Extracted data entries:

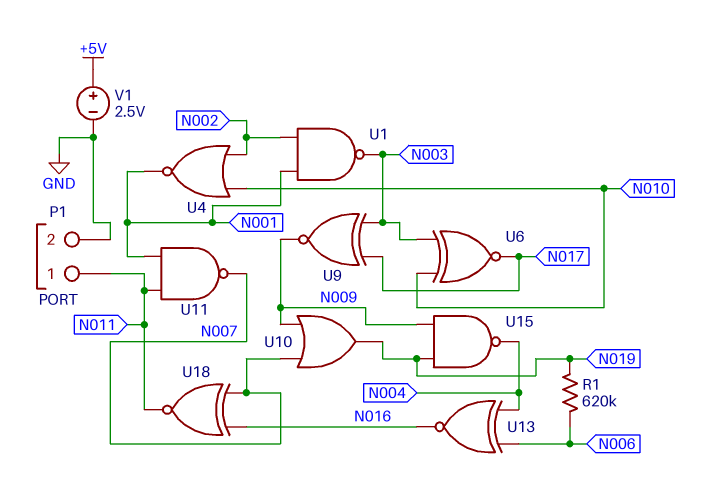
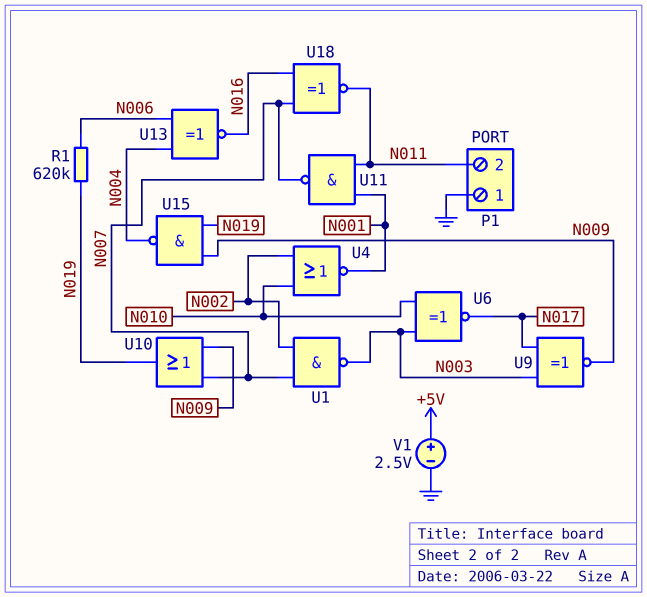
P1 pin 1: N011 -> GND
P1 pin 2: GND -> N011
U1: NAND (in N001, in N002, out N003) -> NAND (in N002, in N007, out N003)

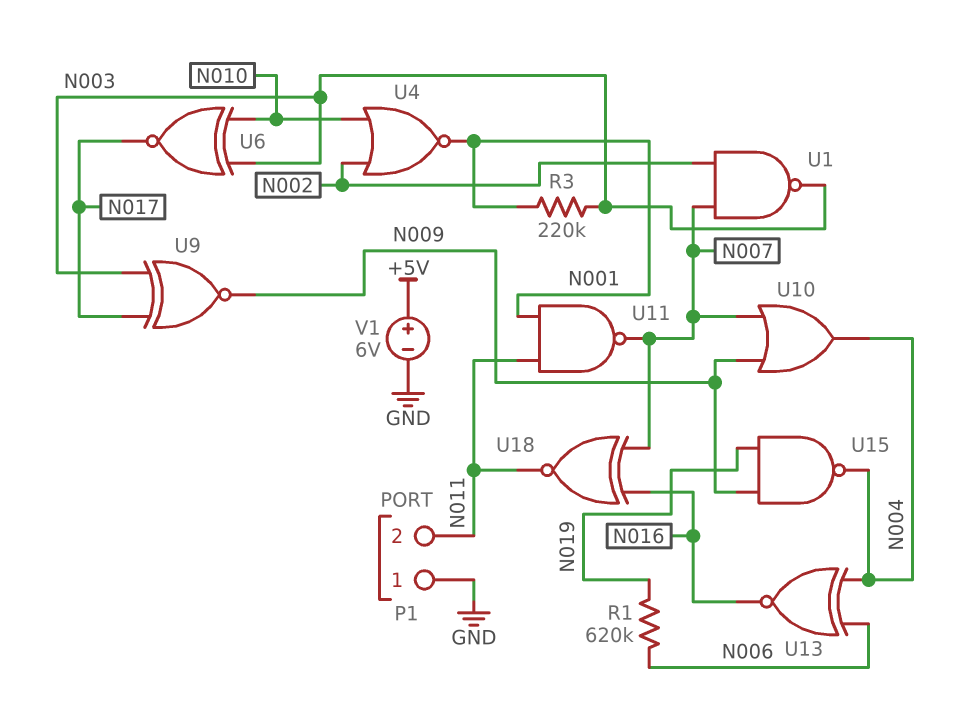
R3: none -> 220k (N001, N003)
U10: OR (in N007, in N009, out N019) -> OR (in N007, in N009, out N004)
V1: 2.5V (plus +5V, minus GND) -> 6V (plus +5V, minus GND)

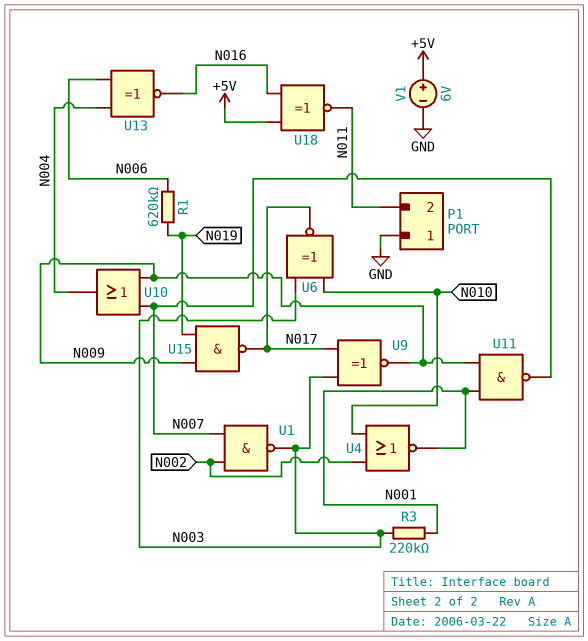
U11: NAND (in N001, in N011, out N007) -> NAND (in N001, in N009, out N007)
U15: NAND (in N009, in N019, out N004) -> NAND (in N009, in N019, out N017)
U18: XNOR (in N007, in N016, out N011) -> XNOR (in +5V, in N016, out N011)

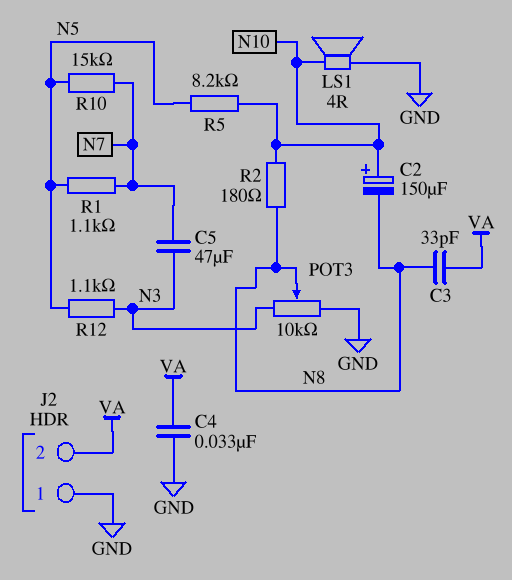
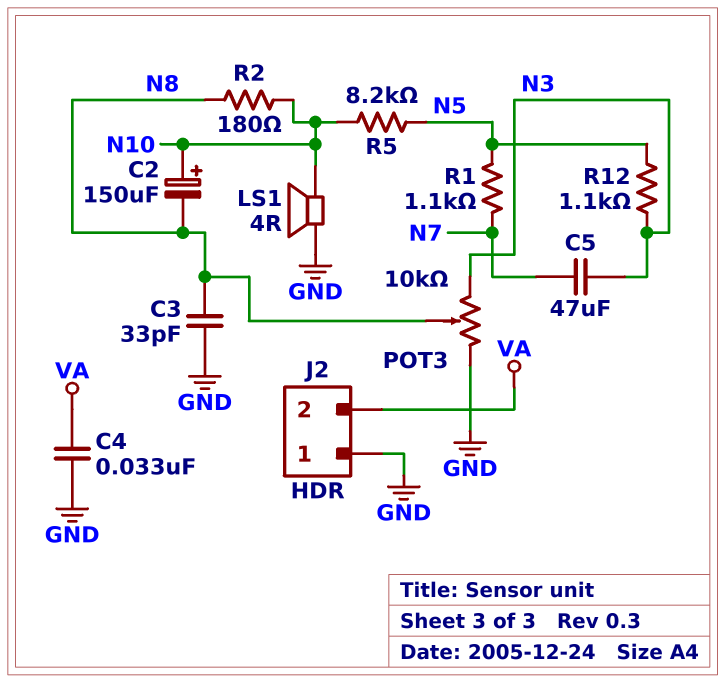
C3: 33pF (N8, VA) -> 33pF (GND, N8)
R10: 15k (N5, N7) -> none

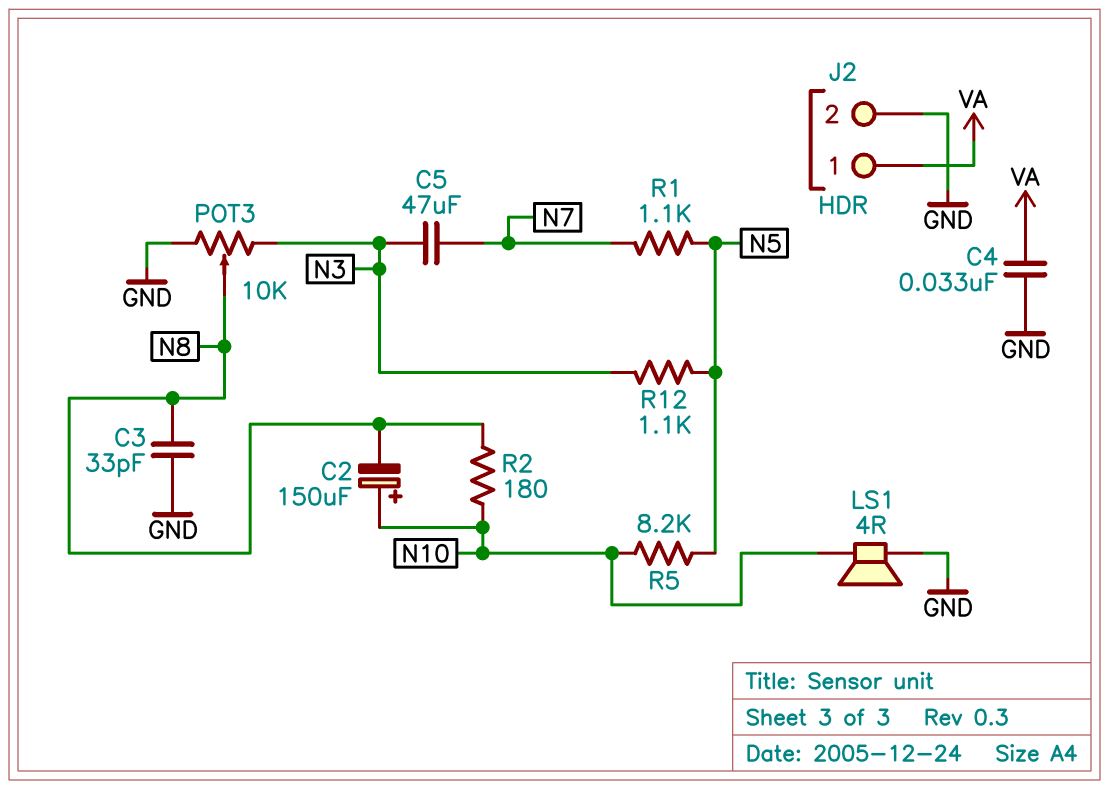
J2 pin 1: GND -> VA
J2 pin 2: VA -> GND

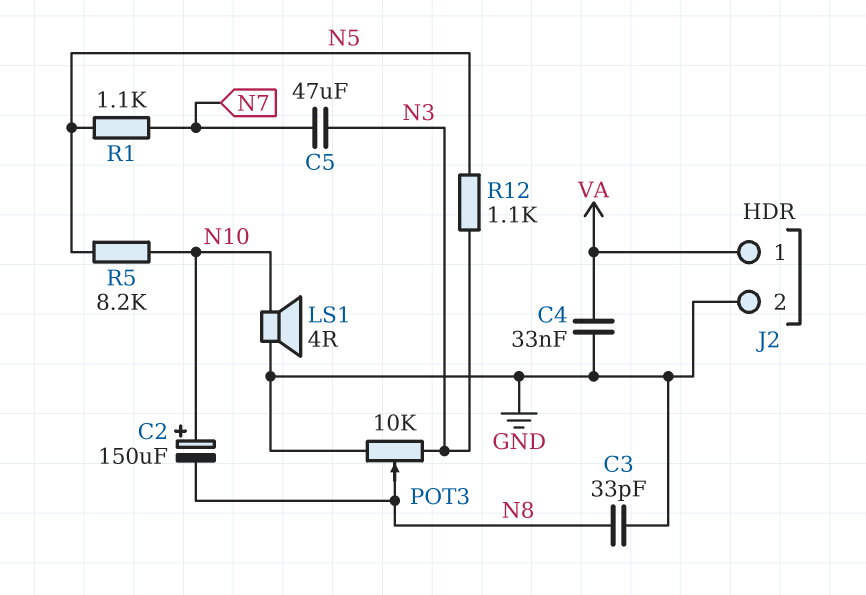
R2: 180 (N8, N10) -> none

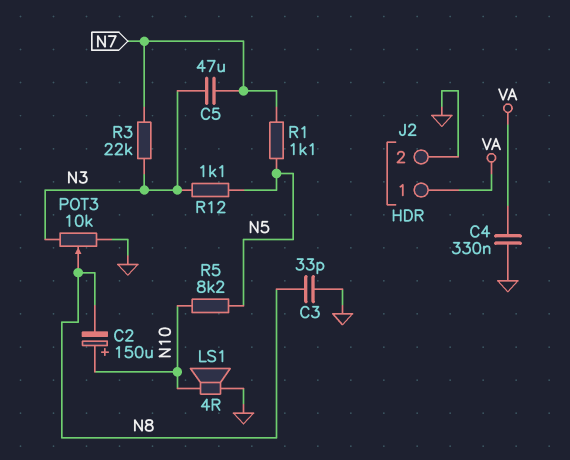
C4: 33nF (GND, VA) -> 330nF (GND, VA)
R3: none -> 22k (N3, N7)

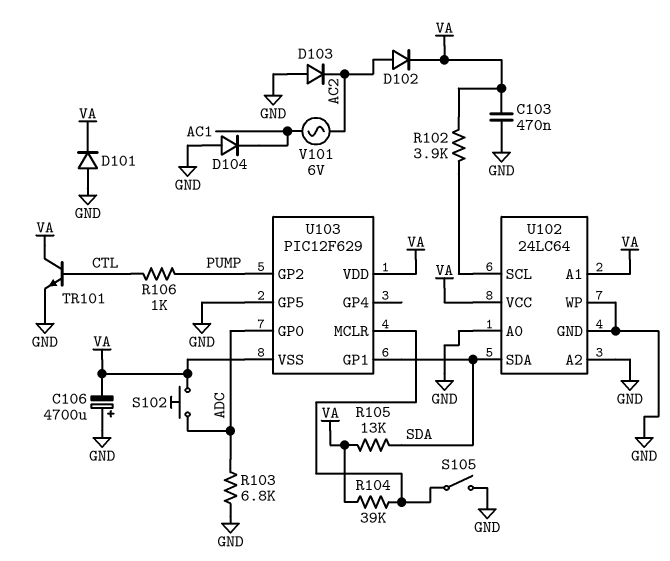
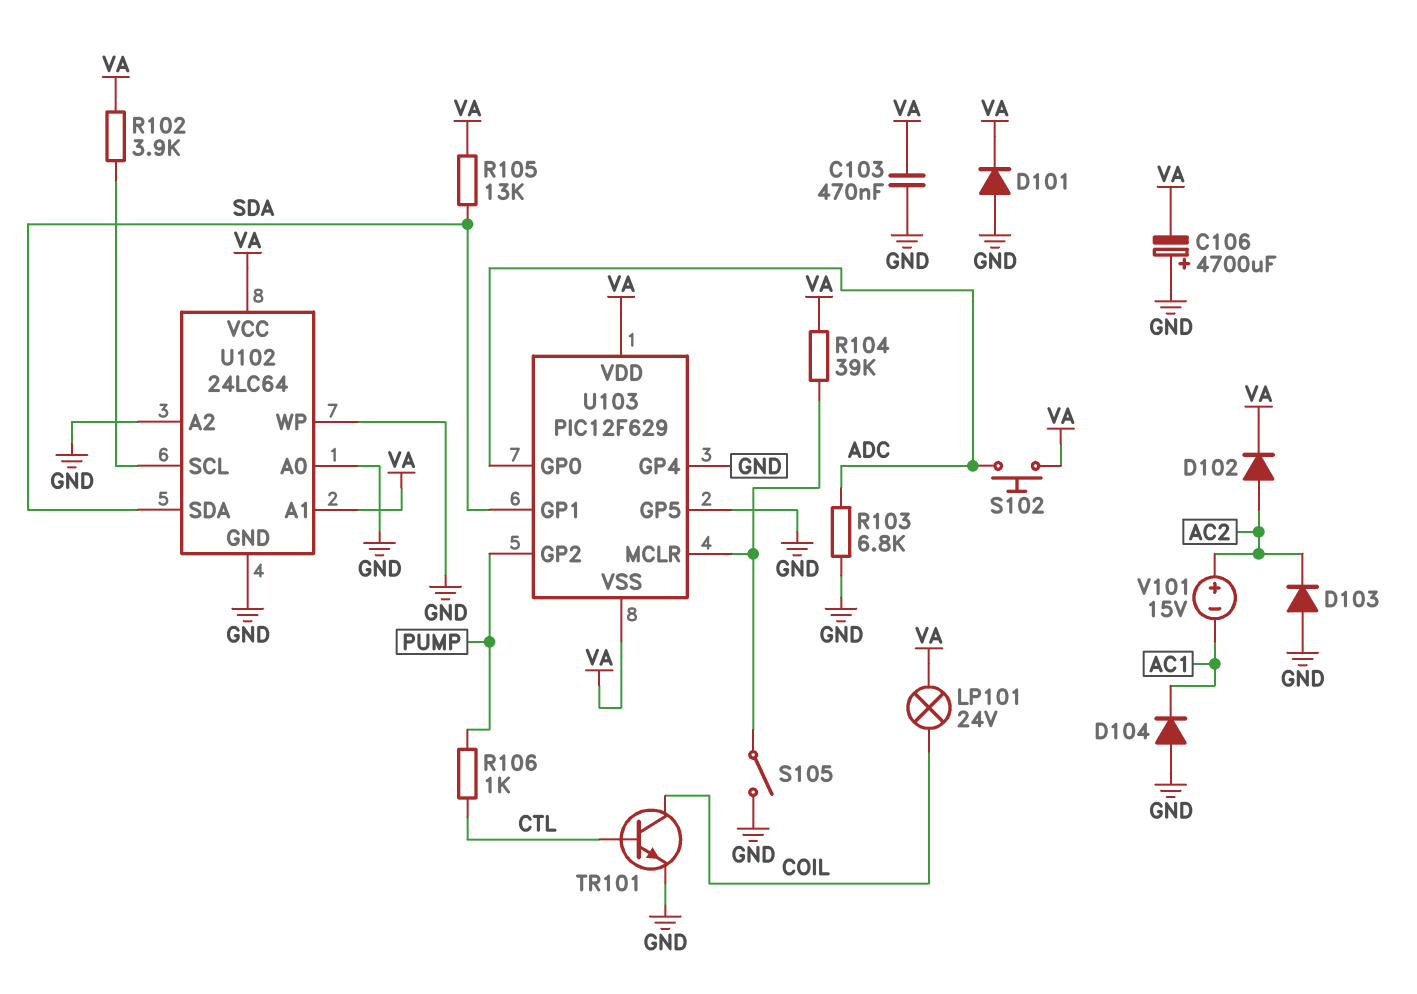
LP101: none -> lamp 24V (COIL, VA)
TR101: NPN (B CTL, C VA, E GND) -> NPN (B CTL, C COIL, E GND)
U103 pin GP4: none -> GND
V101: AC 6V (AC1, AC2) -> 15V (plus AC2, minus AC1)

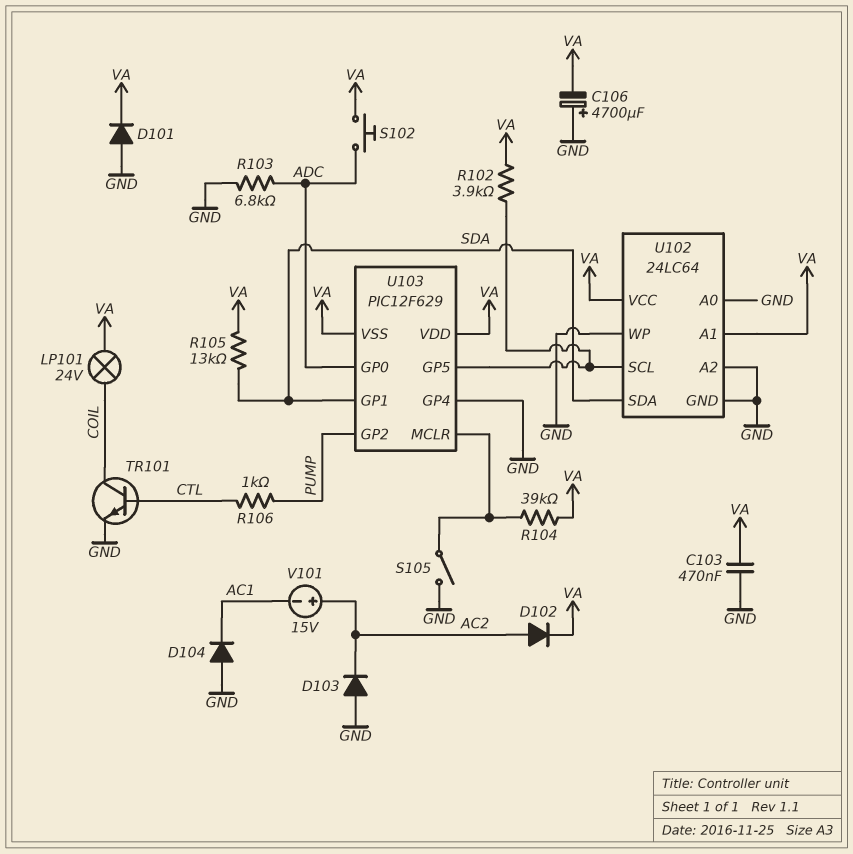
U103 pin GP5: GND -> U102/SCL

What to produce: All entries above must be repeated exactly; pictures are to be left out.

Problem solution:
P1 pin 1: N011 -> GND
P1 pin 2: GND -> N011
U1: NAND (in N001, in N002, out N003) -> NAND (in N002, in N007, out N003)

R3: none -> 220k (N001, N003)
U10: OR (in N007, in N009, out N019) -> OR (in N007, in N009, out N004)
V1: 2.5V (plus +5V, minus GND) -> 6V (plus +5V, minus GND)

U11: NAND (in N001, in N011, out N007) -> NAND (in N001, in N009, out N007)
U15: NAND (in N009, in N019, out N004) -> NAND (in N009, in N019, out N017)
U18: XNOR (in N007, in N016, out N011) -> XNOR (in +5V, in N016, out N011)

C3: 33pF (N8, VA) -> 33pF (GND, N8)
R10: 15k (N5, N7) -> none

J2 pin 1: GND -> VA
J2 pin 2: VA -> GND

R2: 180 (N8, N10) -> none

C4: 33nF (GND, VA) -> 330nF (GND, VA)
R3: none -> 22k (N3, N7)

LP101: none -> lamp 24V (COIL, VA)
TR101: NPN (B CTL, C VA, E GND) -> NPN (B CTL, C COIL, E GND)
U103 pin GP4: none -> GND
V101: AC 6V (AC1, AC2) -> 15V (plus AC2, minus AC1)

U103 pin GP5: GND -> U102/SCL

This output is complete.